- TASK GOAL -
Both the line below containing "pink ring: 2 -> 4" and the line containing "turquoise heart: 5 -> 3", along with every line between them, should be repeated exactly; no other line belongs in the answer.

- ENTRIES SHOWN -
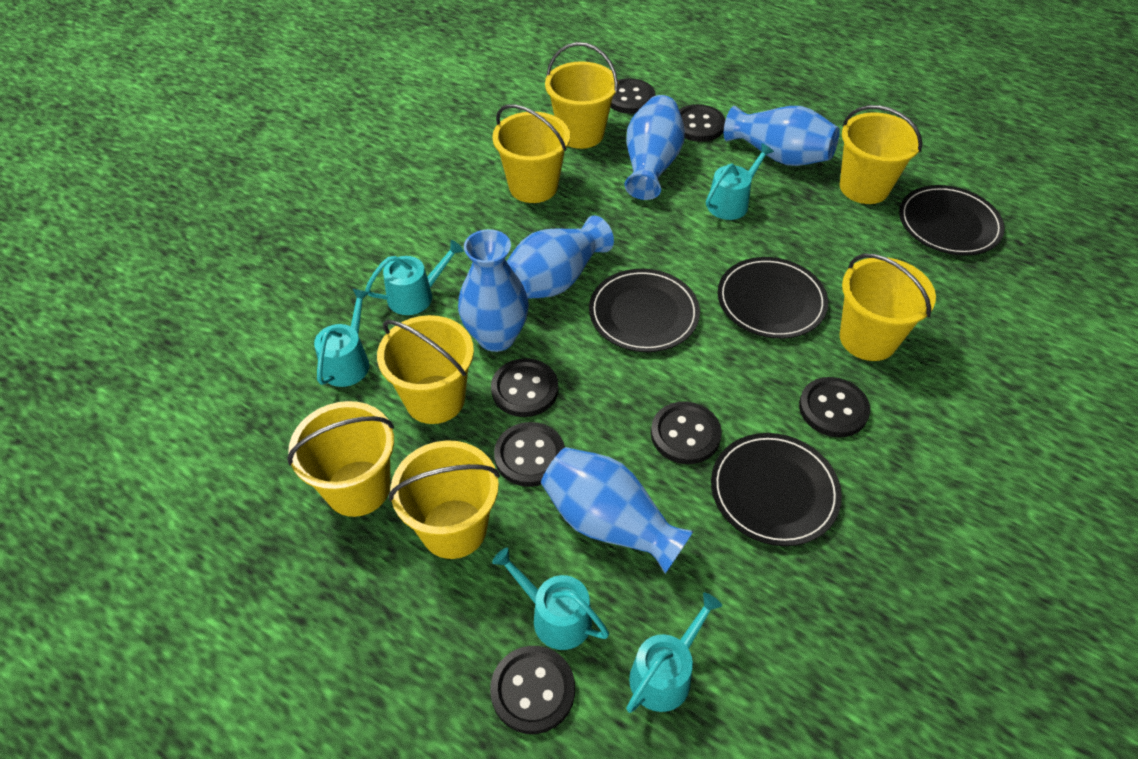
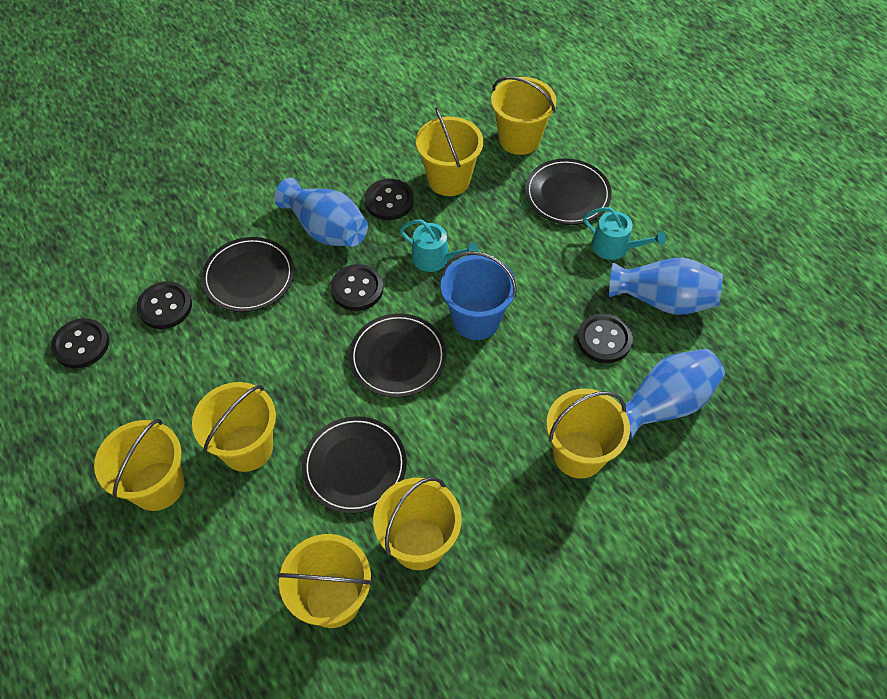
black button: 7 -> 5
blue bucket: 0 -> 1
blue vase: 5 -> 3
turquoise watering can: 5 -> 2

---

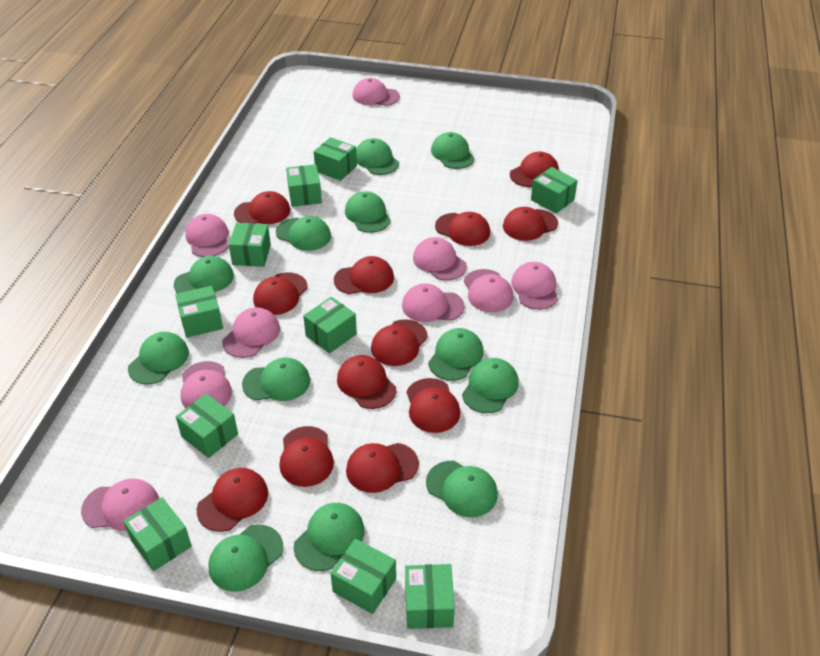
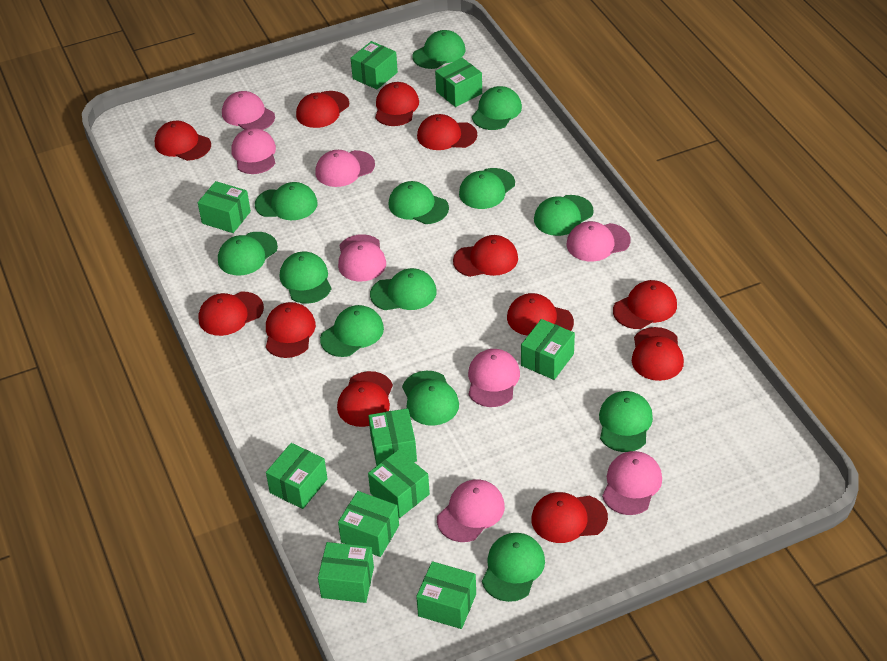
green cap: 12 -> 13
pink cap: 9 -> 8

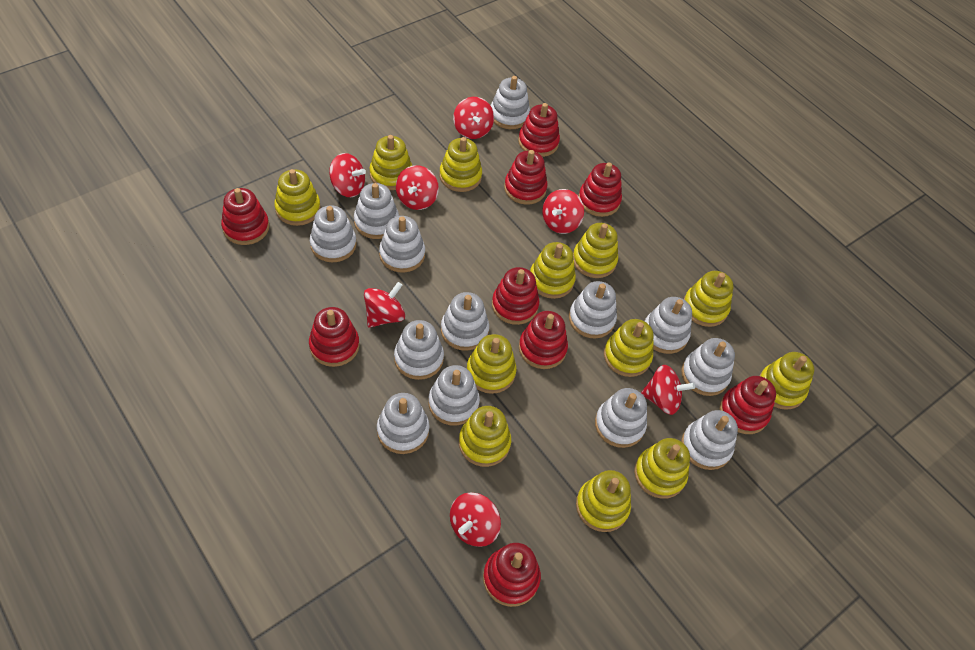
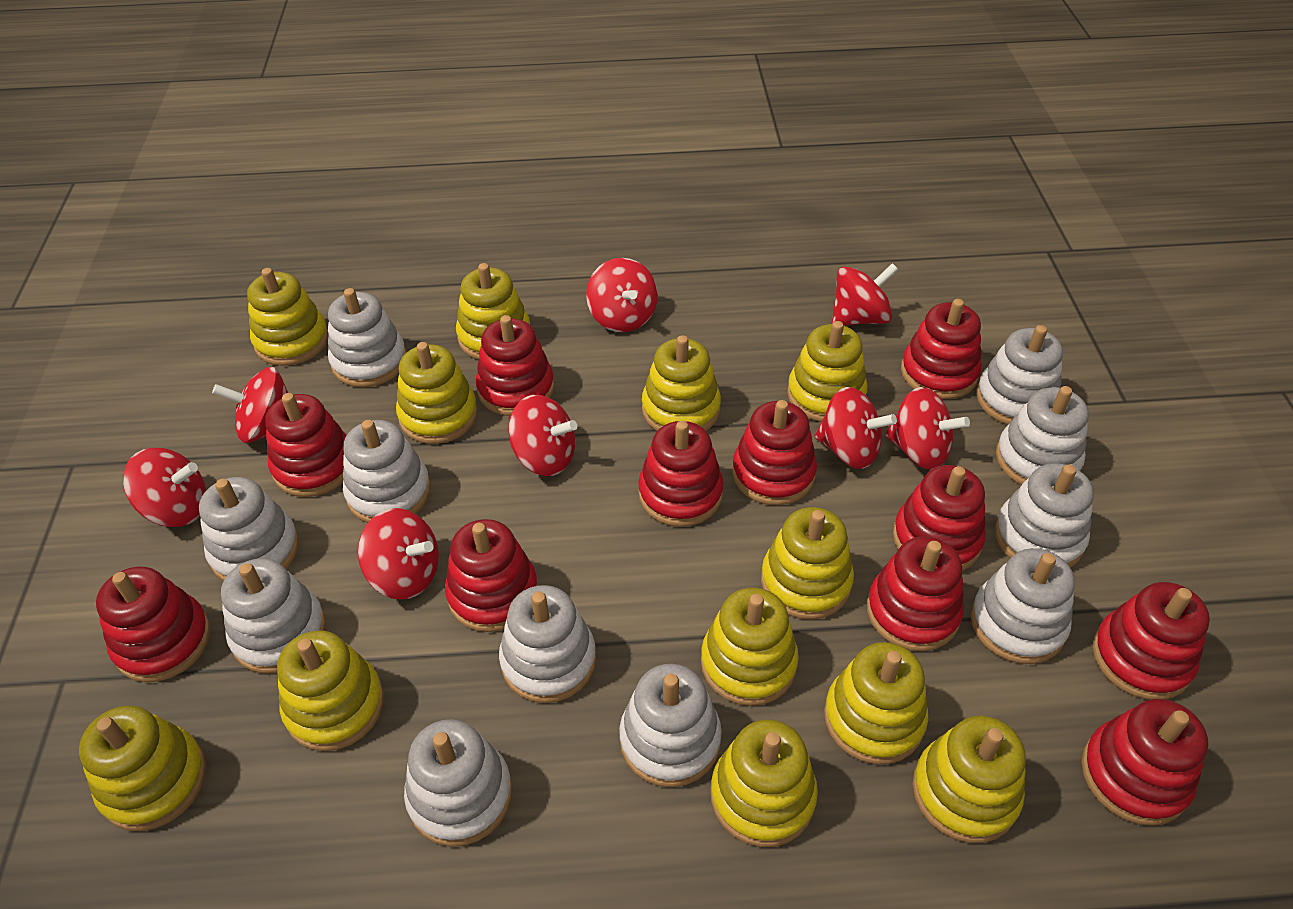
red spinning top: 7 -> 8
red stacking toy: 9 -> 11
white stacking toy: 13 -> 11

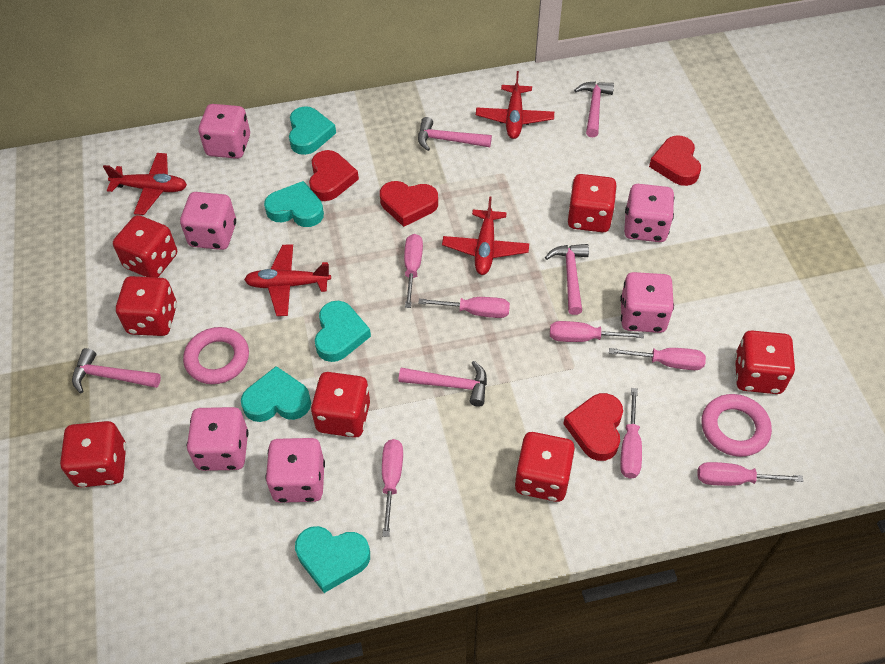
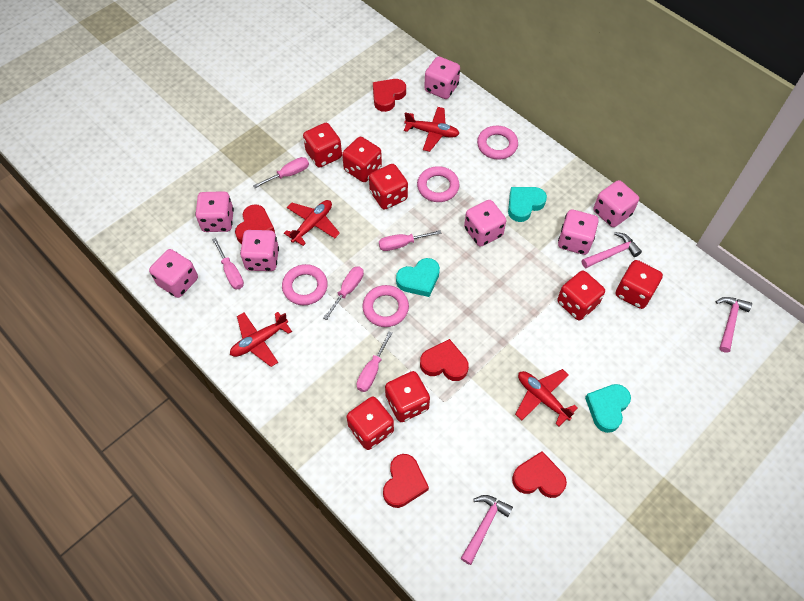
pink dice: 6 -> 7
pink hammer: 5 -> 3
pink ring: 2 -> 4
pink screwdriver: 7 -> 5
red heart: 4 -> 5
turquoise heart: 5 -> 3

- SOLVED PROBLEM -
pink ring: 2 -> 4
pink screwdriver: 7 -> 5
red heart: 4 -> 5
turquoise heart: 5 -> 3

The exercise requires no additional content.